AIM OF THE TASK:
Within the listing below, the lines to output run from the one containing "D3: LED (A LED_A, K" through the one containing "U6: NOR CD4001"; copy them exactly and nothing else.

____

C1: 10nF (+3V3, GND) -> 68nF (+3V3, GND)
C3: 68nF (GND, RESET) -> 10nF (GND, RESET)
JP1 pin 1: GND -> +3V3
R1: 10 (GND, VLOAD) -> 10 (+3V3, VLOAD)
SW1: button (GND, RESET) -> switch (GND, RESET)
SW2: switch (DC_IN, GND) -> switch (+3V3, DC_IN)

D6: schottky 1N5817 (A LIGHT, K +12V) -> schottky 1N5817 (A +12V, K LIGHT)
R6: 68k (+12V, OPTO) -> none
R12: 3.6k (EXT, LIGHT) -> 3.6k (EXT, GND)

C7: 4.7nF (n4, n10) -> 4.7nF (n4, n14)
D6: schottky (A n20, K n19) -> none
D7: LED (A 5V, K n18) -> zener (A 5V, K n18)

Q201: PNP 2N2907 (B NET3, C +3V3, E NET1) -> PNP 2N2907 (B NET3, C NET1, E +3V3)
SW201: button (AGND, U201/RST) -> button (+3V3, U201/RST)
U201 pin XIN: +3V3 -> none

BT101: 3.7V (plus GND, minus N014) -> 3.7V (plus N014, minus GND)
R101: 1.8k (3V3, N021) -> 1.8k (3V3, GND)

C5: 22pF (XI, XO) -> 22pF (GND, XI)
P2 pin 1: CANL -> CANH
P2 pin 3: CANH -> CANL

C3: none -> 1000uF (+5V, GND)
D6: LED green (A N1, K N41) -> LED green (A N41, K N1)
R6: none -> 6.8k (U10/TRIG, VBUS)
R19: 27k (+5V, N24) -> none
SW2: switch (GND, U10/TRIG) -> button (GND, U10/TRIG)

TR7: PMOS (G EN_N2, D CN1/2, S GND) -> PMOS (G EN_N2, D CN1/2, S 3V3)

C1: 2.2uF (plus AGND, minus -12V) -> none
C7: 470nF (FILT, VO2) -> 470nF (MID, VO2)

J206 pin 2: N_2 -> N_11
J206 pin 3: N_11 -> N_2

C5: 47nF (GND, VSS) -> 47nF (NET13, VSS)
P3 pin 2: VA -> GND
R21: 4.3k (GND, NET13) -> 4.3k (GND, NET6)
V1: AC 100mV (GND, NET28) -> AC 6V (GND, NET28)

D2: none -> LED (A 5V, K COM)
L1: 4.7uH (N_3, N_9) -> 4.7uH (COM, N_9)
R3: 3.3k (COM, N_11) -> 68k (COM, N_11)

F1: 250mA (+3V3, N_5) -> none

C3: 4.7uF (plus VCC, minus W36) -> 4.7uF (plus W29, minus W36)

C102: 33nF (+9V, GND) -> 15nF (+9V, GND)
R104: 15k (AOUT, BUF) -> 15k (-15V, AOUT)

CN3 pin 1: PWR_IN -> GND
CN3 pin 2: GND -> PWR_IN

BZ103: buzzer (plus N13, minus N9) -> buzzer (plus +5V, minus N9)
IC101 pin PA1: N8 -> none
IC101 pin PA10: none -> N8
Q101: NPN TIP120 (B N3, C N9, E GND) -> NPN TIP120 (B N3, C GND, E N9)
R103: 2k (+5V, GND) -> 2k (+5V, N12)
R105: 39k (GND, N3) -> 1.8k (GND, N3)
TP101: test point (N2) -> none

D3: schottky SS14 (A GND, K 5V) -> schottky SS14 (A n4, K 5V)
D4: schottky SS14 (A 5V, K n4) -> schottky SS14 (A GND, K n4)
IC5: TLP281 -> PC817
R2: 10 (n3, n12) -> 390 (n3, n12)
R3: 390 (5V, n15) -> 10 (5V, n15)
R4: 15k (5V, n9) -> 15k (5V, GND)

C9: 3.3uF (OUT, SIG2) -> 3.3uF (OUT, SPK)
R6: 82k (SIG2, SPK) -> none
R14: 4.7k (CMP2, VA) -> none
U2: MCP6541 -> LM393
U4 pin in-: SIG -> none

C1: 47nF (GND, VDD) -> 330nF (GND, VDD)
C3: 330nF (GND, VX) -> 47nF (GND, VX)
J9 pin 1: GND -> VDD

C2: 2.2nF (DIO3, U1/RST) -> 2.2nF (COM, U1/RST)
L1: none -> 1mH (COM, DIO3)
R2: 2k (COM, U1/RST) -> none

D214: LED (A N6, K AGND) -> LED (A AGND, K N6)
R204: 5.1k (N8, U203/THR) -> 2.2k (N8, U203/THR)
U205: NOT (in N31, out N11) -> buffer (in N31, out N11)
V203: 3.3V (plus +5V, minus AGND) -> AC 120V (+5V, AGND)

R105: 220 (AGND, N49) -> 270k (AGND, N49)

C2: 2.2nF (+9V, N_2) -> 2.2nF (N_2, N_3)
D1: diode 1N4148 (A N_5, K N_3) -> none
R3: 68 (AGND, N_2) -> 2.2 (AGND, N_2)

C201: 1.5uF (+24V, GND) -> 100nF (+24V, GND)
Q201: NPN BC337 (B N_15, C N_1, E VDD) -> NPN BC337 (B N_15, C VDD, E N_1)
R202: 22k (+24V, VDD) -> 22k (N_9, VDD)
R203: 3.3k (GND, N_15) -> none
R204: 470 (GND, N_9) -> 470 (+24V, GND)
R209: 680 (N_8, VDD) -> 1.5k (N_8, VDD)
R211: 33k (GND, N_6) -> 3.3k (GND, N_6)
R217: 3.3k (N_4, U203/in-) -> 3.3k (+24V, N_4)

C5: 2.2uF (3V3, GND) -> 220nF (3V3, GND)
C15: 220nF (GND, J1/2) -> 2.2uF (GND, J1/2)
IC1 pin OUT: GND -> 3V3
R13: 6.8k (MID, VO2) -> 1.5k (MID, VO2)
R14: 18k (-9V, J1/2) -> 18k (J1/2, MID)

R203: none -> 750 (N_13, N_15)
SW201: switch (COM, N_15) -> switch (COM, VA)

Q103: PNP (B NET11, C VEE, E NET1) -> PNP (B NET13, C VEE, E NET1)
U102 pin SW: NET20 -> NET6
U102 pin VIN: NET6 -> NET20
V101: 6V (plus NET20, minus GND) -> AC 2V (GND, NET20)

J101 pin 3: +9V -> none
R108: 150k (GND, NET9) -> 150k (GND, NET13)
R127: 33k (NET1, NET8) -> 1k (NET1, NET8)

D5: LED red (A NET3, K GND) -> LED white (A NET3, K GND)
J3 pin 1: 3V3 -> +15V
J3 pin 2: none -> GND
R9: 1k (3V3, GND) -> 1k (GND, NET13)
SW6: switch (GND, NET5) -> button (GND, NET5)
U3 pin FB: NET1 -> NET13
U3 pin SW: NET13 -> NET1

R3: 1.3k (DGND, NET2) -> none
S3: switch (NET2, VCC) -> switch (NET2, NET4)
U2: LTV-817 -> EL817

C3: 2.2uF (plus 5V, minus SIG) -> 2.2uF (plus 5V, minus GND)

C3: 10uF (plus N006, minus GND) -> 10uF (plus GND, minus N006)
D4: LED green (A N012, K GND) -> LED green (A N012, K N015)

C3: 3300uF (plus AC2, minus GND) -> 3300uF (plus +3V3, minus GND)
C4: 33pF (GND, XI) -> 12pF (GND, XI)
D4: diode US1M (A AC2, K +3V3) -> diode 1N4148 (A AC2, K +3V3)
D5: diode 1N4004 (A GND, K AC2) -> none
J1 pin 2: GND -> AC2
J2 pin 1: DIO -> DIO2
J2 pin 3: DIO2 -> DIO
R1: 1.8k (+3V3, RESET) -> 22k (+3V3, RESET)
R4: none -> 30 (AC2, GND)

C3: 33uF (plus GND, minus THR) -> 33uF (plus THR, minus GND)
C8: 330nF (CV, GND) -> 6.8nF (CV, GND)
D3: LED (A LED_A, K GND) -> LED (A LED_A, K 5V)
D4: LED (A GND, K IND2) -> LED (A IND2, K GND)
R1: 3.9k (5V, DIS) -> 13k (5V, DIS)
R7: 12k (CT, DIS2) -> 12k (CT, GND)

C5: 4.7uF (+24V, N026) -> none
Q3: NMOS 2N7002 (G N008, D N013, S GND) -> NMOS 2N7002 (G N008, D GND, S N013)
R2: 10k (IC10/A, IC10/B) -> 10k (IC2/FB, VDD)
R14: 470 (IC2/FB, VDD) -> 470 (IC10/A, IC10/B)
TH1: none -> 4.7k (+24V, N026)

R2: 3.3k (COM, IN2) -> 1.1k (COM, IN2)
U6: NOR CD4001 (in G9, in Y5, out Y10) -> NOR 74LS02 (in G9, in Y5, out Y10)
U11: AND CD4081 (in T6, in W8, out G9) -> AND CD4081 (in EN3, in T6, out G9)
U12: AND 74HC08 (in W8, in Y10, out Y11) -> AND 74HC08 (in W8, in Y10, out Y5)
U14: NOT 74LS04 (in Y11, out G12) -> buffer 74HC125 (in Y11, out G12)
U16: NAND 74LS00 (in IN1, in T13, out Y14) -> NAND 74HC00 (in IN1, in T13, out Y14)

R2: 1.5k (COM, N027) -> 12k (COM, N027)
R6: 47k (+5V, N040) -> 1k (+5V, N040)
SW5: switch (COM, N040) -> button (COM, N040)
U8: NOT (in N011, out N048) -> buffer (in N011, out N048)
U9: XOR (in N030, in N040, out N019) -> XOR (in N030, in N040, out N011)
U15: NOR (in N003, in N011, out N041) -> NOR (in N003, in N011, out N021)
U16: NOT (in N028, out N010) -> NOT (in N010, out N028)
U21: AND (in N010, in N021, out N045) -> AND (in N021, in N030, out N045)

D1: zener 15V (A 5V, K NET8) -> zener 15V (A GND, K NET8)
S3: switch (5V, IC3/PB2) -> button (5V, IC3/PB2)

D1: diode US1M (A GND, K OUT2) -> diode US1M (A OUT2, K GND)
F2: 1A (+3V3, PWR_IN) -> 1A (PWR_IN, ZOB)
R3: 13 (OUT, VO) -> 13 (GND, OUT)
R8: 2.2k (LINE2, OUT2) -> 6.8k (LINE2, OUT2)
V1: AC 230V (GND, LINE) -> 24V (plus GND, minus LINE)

____

YOUR SOLUTION:
D3: LED (A LED_A, K GND) -> LED (A LED_A, K 5V)
D4: LED (A GND, K IND2) -> LED (A IND2, K GND)
R1: 3.9k (5V, DIS) -> 13k (5V, DIS)
R7: 12k (CT, DIS2) -> 12k (CT, GND)

C5: 4.7uF (+24V, N026) -> none
Q3: NMOS 2N7002 (G N008, D N013, S GND) -> NMOS 2N7002 (G N008, D GND, S N013)
R2: 10k (IC10/A, IC10/B) -> 10k (IC2/FB, VDD)
R14: 470 (IC2/FB, VDD) -> 470 (IC10/A, IC10/B)
TH1: none -> 4.7k (+24V, N026)

R2: 3.3k (COM, IN2) -> 1.1k (COM, IN2)
U6: NOR CD4001 (in G9, in Y5, out Y10) -> NOR 74LS02 (in G9, in Y5, out Y10)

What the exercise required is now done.